**EXERCISE OBJECTIVE:** Locate every line in the entries that contains the string "grace" and copy each one. Case counts.
··· DATA TO USE ···
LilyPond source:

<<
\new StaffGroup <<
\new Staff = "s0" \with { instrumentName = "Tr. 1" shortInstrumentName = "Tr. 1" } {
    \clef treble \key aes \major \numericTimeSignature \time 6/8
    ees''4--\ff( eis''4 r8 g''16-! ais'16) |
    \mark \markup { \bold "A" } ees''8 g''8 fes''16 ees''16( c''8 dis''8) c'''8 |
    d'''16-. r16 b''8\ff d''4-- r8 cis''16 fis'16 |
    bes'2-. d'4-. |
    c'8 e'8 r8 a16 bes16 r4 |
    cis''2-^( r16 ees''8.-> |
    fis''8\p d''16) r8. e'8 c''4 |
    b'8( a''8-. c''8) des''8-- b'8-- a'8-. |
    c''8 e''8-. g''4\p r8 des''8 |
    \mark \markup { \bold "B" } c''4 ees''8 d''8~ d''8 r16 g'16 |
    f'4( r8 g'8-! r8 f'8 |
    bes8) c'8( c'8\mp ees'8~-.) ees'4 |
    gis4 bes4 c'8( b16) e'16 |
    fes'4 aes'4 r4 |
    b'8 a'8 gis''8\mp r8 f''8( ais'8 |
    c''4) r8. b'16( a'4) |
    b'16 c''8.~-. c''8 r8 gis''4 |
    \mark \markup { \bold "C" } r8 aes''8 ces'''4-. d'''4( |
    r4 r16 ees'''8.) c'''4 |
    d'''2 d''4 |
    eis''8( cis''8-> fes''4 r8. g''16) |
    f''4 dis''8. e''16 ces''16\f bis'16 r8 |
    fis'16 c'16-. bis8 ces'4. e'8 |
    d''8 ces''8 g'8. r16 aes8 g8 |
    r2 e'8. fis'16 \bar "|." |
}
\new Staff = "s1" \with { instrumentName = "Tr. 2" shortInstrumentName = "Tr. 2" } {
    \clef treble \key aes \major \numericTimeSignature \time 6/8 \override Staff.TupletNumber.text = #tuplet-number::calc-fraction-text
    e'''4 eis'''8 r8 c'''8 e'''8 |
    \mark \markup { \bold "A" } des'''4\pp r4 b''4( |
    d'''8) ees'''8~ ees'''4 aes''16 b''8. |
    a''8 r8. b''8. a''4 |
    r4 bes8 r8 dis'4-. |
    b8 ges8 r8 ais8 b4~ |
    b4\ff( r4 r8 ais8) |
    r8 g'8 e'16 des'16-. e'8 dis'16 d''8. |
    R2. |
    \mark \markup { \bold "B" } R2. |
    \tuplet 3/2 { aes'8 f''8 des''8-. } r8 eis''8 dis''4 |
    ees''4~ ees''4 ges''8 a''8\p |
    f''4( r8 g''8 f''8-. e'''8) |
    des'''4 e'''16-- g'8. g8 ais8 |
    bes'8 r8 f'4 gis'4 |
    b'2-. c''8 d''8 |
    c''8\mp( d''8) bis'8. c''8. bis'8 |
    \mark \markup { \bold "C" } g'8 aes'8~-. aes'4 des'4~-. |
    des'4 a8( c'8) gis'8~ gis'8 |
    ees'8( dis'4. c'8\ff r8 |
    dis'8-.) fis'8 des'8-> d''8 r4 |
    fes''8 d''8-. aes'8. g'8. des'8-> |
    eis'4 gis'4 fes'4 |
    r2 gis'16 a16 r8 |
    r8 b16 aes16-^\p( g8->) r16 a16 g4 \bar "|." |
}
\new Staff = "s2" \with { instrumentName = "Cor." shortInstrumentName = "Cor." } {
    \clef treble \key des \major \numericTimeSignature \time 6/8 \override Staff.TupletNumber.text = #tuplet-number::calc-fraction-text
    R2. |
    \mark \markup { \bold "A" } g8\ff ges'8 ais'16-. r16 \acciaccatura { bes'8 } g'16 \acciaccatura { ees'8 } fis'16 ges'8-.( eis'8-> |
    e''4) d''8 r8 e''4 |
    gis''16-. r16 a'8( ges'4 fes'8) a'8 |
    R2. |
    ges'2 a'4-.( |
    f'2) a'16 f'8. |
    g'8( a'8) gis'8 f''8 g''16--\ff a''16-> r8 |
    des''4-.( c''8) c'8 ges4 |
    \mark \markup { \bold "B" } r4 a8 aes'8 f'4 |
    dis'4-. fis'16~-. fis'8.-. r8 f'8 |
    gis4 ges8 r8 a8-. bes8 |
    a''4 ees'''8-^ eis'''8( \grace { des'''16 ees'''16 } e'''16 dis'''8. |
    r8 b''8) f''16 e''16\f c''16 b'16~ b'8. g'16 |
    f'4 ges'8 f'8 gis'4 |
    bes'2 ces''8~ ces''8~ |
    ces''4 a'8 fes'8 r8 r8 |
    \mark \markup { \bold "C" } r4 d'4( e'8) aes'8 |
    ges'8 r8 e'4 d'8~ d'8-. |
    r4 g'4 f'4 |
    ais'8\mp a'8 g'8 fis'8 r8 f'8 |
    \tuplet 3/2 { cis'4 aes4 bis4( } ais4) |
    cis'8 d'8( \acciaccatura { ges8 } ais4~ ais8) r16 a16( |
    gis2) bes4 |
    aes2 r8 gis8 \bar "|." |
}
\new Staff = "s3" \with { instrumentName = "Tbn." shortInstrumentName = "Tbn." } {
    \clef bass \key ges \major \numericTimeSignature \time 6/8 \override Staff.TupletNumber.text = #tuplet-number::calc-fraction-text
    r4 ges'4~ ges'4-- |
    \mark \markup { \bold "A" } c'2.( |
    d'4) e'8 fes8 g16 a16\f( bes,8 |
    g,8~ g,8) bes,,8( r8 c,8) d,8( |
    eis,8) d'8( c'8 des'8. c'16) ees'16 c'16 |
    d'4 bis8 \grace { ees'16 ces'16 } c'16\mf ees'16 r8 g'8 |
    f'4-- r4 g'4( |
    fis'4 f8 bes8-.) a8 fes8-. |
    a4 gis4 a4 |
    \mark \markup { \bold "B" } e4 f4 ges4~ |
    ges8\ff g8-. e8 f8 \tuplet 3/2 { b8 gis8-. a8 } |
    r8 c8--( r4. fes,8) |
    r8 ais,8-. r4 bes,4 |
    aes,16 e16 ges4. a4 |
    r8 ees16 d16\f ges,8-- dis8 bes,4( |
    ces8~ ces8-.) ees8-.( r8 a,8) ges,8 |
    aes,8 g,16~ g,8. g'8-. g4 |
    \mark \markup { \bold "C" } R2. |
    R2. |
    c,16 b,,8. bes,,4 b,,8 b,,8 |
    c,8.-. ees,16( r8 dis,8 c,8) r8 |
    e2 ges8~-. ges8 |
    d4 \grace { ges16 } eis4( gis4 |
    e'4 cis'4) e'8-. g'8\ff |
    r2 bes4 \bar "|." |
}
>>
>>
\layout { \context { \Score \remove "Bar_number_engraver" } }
···
**RESULT OF THE EXERCISE:**
    a''4 ees'''8-^ eis'''8( \grace { des'''16 ees'''16 } e'''16 dis'''8. |
    d'4 bis8 \grace { ees'16 ces'16 } c'16\mf ees'16 r8 g'8 |
    d4 \grace { ges16 } eis4( gis4 |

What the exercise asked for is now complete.